▶ Entries shown:
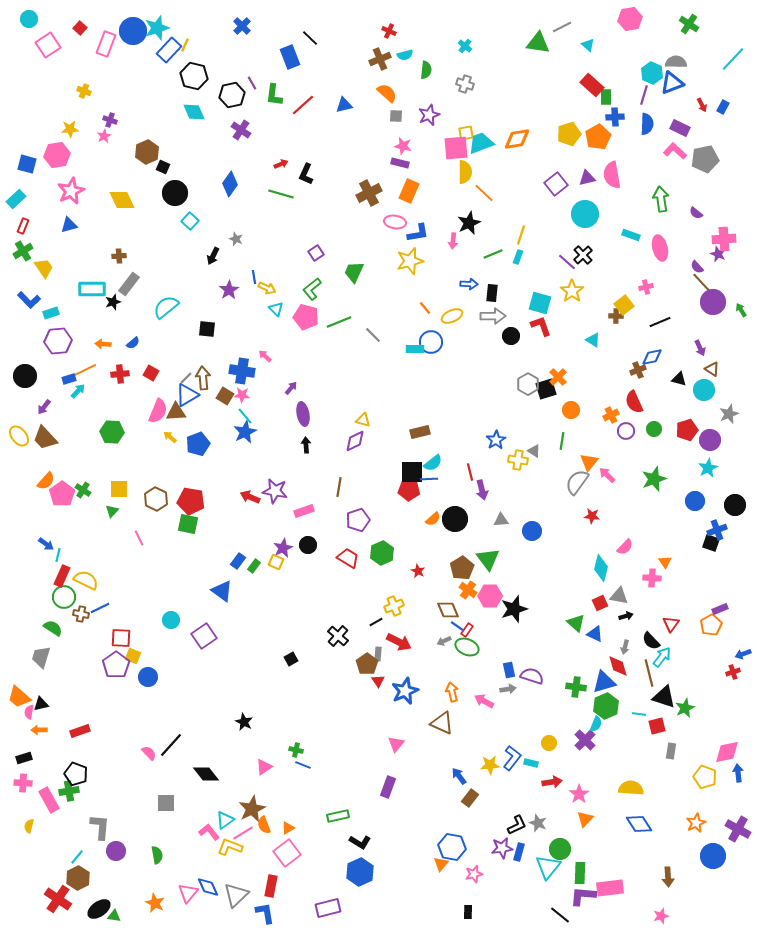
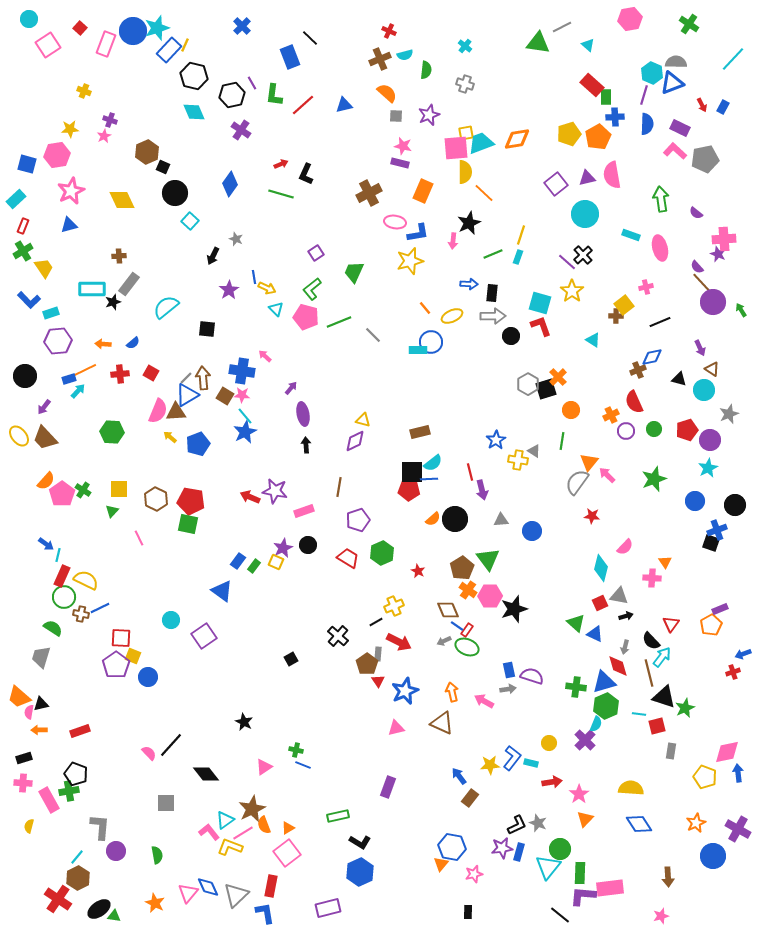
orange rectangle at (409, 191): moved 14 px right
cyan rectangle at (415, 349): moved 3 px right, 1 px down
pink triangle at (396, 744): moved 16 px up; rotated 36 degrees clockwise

--

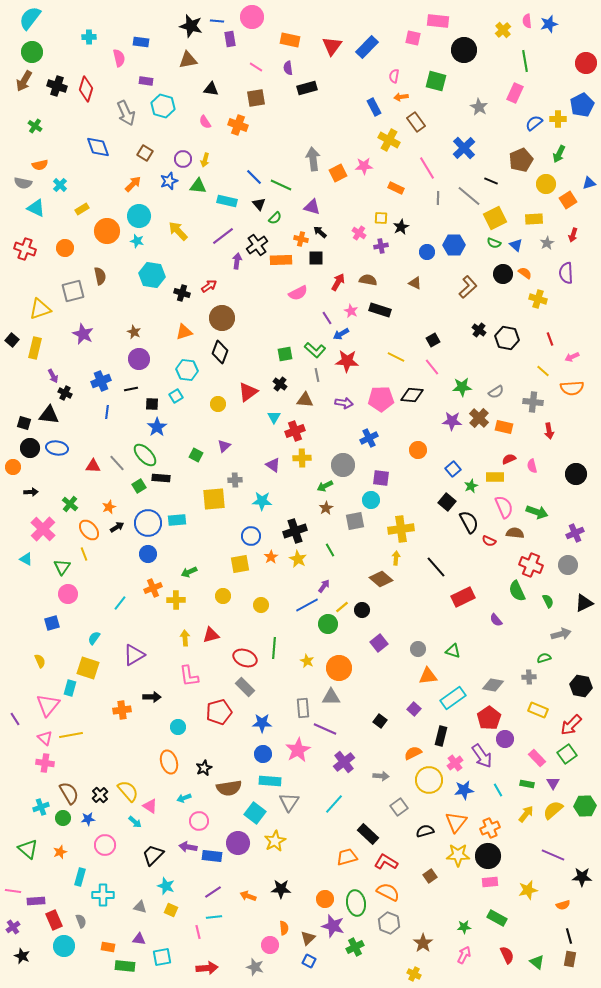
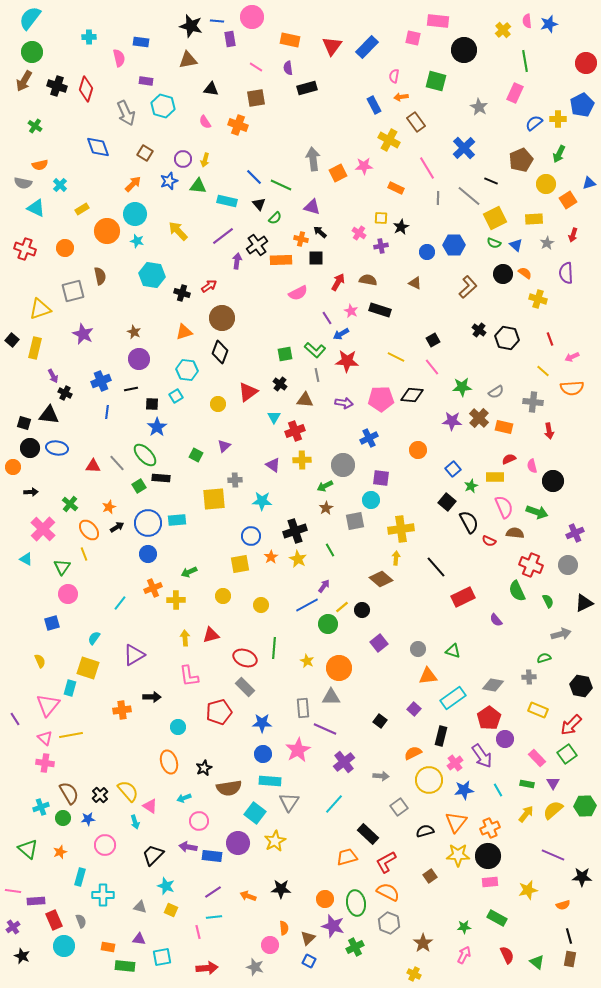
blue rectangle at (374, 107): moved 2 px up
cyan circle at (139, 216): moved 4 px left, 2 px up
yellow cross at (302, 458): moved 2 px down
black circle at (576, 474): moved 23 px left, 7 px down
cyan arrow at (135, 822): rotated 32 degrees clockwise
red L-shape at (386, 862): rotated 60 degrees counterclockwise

...

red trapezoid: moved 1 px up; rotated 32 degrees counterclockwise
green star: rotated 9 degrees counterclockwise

▶ Your instructions: Would you print, exactly as written, every line above from the one holding "cyan rectangle at" through the one holding "pink triangle at", with both included and no other lines?

▶ Task solution:
cyan rectangle at (415, 349): moved 3 px right, 1 px down
pink triangle at (396, 744): moved 16 px up; rotated 36 degrees clockwise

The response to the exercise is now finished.